**The problem:** Drop the images; return everything else in the listing below exactly.

**Dataset extract:**
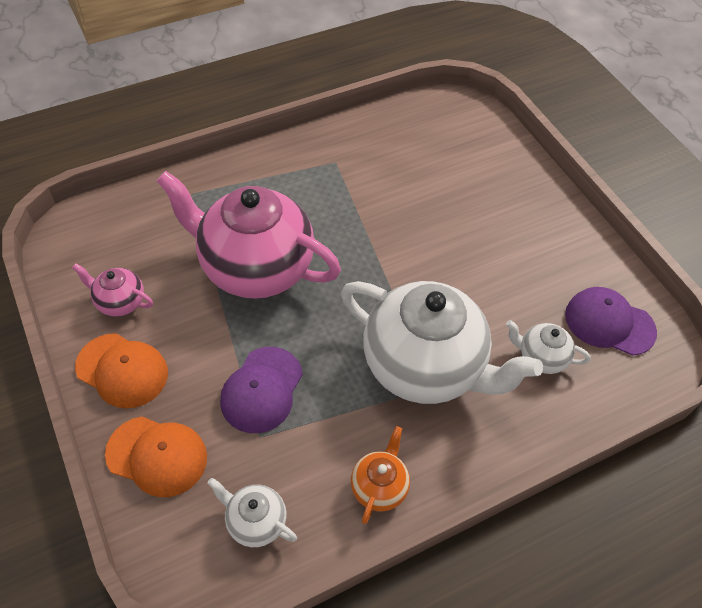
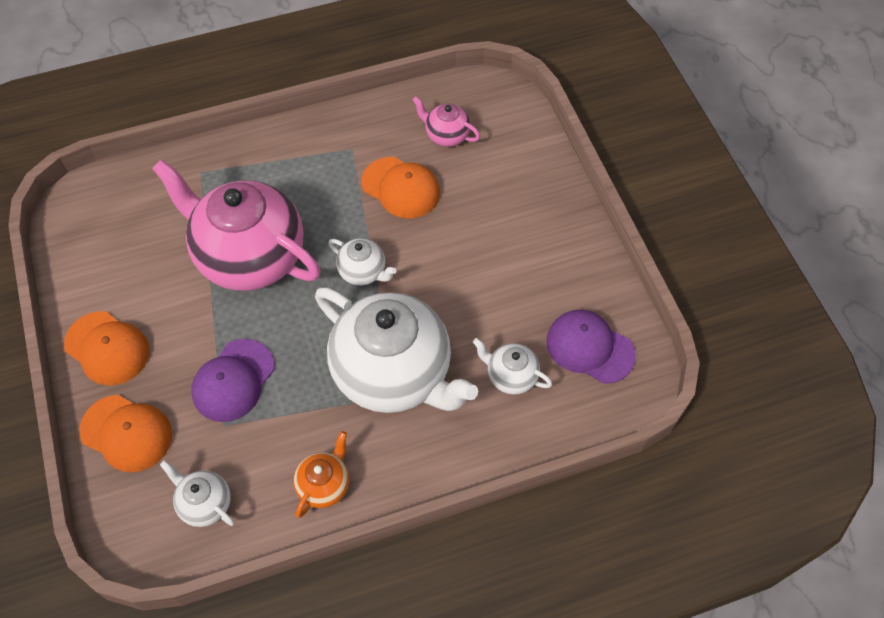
camera: 10 degrees right, 5 degrees up
pink teapot [72,263,153,317] -> pink teapot moved to [412,96,480,147]
none -> white teapot [328,238,397,285]
none -> orange cap [361,157,440,218]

**Worked solution:**
camera: 10 degrees right, 5 degrees up
pink teapot [72,263,153,317] -> pink teapot moved to [412,96,480,147]
none -> white teapot [328,238,397,285]
none -> orange cap [361,157,440,218]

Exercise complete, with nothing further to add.